Gather every line of the data below that contains the string "shortInstrumentName", matching case exactly, and copy each one.
-- Begin Given data --
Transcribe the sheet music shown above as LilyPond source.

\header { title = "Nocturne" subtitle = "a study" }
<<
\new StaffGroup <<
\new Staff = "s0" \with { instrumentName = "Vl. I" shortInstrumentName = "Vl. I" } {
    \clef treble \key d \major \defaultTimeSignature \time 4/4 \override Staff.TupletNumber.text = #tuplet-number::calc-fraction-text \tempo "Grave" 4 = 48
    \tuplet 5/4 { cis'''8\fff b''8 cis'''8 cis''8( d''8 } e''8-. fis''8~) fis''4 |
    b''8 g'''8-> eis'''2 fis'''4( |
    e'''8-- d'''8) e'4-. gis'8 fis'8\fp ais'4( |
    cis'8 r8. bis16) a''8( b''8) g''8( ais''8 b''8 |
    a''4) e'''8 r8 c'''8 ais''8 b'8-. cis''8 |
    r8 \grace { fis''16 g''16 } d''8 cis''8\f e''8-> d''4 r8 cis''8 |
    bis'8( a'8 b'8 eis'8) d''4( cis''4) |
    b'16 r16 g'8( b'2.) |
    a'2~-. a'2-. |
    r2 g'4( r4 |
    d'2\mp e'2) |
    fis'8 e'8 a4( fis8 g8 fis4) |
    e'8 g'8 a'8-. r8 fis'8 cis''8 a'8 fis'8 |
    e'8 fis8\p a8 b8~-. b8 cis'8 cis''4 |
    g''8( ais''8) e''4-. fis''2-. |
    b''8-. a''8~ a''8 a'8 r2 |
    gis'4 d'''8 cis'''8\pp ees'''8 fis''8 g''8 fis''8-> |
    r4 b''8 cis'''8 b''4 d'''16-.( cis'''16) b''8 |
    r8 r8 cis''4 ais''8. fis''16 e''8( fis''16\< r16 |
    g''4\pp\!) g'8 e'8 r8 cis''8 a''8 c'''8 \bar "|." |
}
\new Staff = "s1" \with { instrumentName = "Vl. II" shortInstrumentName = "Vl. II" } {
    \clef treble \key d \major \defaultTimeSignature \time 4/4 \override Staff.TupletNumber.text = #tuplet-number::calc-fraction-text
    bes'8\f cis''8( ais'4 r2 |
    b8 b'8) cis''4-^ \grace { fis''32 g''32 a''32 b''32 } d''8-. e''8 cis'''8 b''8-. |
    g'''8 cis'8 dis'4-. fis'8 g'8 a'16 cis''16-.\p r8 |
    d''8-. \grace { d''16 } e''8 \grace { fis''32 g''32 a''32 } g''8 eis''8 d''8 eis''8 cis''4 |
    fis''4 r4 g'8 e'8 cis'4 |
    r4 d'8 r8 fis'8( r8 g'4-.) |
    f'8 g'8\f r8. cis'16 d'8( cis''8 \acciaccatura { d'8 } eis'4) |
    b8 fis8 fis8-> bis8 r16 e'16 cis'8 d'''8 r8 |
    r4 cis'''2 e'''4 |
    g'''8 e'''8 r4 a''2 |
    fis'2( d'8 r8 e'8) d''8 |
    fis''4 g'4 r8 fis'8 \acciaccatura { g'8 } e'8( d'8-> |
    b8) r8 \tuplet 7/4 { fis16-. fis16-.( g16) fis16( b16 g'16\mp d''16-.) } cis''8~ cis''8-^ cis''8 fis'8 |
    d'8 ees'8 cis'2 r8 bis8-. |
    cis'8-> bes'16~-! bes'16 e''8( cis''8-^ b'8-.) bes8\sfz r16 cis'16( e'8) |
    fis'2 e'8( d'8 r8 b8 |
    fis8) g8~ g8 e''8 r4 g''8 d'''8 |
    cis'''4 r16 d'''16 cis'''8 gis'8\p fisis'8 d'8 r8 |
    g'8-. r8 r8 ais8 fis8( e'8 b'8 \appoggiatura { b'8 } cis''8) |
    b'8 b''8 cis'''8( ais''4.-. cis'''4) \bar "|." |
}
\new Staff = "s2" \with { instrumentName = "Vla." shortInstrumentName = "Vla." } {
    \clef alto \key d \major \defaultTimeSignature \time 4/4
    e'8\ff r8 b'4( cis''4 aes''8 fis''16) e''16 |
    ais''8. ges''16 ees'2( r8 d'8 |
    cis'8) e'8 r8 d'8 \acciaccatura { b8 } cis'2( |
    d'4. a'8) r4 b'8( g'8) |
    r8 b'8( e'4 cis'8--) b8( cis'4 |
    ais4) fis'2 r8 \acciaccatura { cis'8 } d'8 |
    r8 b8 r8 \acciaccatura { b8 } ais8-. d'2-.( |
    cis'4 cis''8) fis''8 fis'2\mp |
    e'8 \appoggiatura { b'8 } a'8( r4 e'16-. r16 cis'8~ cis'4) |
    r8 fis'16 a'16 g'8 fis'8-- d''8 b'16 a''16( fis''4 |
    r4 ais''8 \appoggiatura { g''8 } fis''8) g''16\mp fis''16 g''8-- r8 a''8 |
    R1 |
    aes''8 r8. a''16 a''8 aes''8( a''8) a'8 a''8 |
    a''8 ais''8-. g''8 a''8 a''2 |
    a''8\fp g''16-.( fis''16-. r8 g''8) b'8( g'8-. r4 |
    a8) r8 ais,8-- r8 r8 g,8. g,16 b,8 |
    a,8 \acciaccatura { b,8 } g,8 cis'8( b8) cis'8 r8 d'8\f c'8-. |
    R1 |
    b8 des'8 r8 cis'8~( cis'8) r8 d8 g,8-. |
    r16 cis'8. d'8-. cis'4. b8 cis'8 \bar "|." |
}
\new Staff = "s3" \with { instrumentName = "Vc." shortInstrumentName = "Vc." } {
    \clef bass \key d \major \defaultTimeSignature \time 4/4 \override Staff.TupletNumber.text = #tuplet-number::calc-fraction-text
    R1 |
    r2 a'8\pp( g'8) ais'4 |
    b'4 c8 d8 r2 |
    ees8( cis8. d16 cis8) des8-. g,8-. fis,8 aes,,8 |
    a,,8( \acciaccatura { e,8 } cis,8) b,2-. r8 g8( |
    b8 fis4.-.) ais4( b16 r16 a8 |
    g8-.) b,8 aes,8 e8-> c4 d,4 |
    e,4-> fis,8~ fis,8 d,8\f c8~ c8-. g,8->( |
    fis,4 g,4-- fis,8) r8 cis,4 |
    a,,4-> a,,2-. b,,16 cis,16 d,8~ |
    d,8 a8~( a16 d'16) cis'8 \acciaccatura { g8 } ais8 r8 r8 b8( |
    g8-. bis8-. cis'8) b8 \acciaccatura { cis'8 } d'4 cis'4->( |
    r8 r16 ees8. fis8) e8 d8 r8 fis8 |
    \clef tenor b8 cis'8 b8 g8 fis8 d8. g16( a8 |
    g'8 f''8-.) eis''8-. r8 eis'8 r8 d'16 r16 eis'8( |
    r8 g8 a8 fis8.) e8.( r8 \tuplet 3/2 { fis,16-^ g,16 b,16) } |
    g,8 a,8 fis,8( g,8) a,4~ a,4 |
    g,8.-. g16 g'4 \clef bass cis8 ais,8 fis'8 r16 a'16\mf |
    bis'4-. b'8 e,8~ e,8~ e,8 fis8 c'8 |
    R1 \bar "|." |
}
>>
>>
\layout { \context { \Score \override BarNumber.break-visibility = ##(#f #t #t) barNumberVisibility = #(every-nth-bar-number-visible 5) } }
-- End Given data --
_Exercise response_
\new Staff = "s0" \with { instrumentName = "Vl. I" shortInstrumentName = "Vl. I" } {
\new Staff = "s1" \with { instrumentName = "Vl. II" shortInstrumentName = "Vl. II" } {
\new Staff = "s2" \with { instrumentName = "Vla." shortInstrumentName = "Vla." } {
\new Staff = "s3" \with { instrumentName = "Vc." shortInstrumentName = "Vc." } {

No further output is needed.